--- start PROVIDED INFORMATION ---
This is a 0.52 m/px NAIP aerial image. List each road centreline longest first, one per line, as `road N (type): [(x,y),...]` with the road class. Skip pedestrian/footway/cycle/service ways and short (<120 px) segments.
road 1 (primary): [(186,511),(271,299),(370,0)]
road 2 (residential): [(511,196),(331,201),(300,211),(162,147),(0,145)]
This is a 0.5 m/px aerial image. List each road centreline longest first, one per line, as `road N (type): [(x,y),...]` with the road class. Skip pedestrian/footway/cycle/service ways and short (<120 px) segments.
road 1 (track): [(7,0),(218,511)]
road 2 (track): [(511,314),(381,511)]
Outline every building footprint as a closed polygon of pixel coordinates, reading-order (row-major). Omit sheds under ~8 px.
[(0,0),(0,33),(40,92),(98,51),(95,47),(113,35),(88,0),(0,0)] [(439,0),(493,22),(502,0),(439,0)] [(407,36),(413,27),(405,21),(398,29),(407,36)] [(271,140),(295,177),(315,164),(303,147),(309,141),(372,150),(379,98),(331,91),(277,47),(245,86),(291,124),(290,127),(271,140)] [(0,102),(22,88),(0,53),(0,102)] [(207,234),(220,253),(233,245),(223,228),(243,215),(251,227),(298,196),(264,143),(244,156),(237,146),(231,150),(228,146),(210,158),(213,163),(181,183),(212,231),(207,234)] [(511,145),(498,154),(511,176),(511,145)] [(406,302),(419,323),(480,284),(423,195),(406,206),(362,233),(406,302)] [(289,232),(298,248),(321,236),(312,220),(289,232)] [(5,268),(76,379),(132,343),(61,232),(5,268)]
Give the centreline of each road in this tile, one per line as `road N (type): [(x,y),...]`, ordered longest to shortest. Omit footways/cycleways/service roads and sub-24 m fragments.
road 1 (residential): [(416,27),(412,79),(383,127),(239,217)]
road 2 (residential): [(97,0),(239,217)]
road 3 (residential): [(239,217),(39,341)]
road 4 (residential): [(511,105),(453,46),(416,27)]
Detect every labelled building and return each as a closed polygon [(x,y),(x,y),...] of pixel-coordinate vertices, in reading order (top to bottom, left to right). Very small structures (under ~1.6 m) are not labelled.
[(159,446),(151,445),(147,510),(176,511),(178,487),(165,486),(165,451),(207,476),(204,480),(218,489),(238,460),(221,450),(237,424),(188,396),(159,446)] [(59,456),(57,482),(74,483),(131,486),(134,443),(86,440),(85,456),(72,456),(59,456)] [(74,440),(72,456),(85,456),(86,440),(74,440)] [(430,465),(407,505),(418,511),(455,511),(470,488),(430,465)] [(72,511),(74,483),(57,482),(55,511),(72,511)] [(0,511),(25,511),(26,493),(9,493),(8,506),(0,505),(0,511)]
--- end PROVIDED INFORMATION ---
=== REQUIRED WORK ===
Copy out the lines word for word, starting at the one containing "This is a 0.5 m/px" and ending at the one containing "road 1 (track): [(7,0),(218,511)]", with both of those lines included.

=== SOLVED PROBLEM ===
This is a 0.5 m/px aerial image. List each road centreline longest first, one per line, as `road N (type): [(x,y),...]` with the road class. Skip pedestrian/footway/cycle/service ways and short (<120 px) segments.
road 1 (track): [(7,0),(218,511)]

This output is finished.